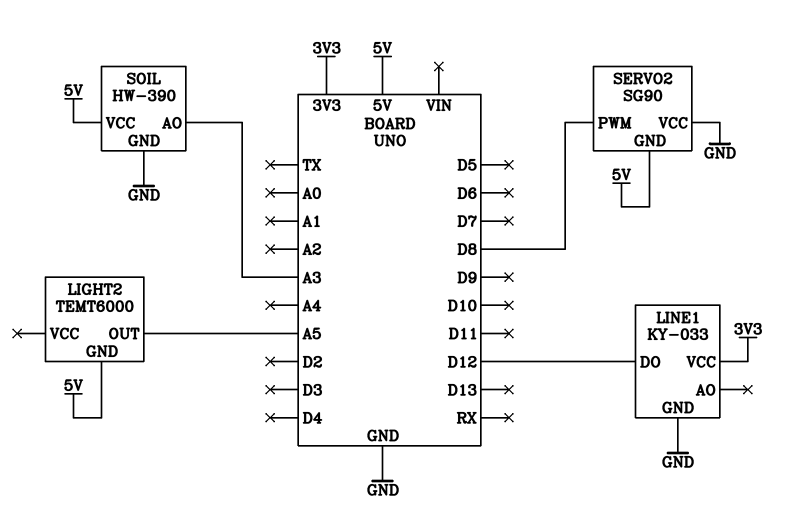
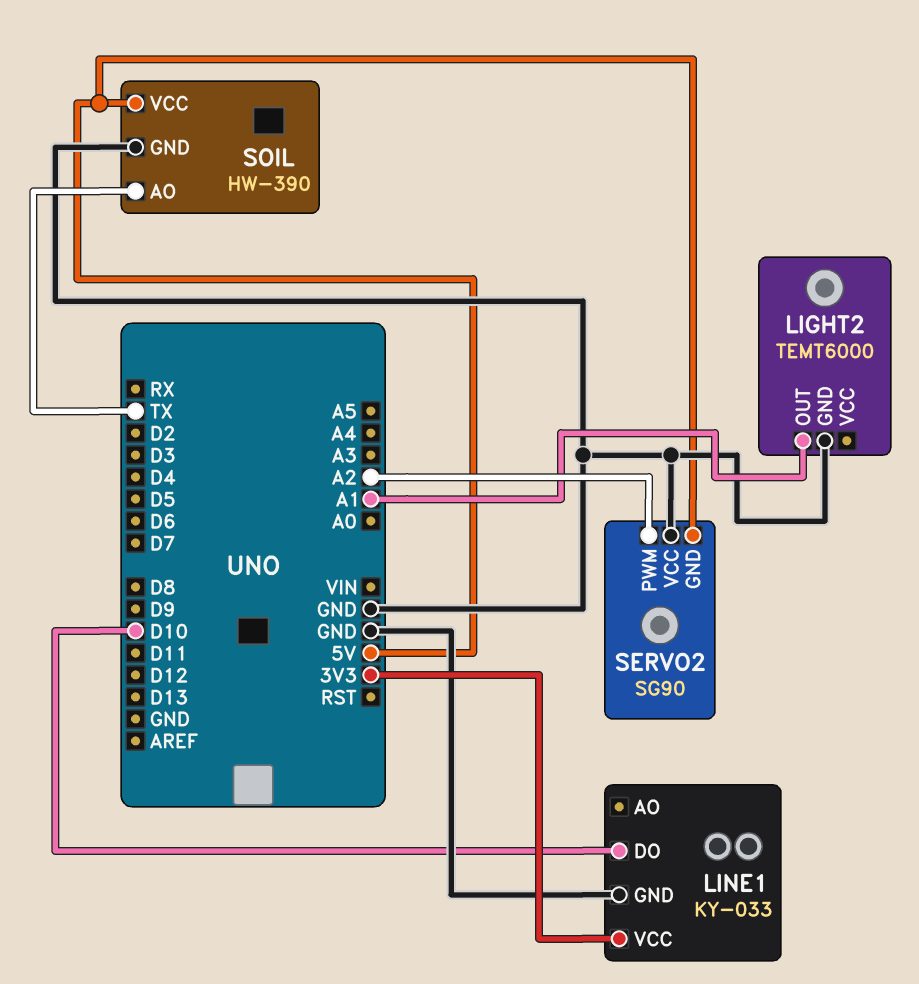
LIGHT2 pin GND: 5V -> GND
LIGHT2 pin OUT: A5 -> A1
LINE1 pin DO: D12 -> D10
SERVO2 pin PWM: D8 -> A2
SOIL pin AO: A3 -> TX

===============

An exact transcription of the records above is needed, with no pictures included.

--- RESPONSE TO THIS EXERCISE ---
LIGHT2 pin GND: 5V -> GND
LIGHT2 pin OUT: A5 -> A1
LINE1 pin DO: D12 -> D10
SERVO2 pin PWM: D8 -> A2
SOIL pin AO: A3 -> TX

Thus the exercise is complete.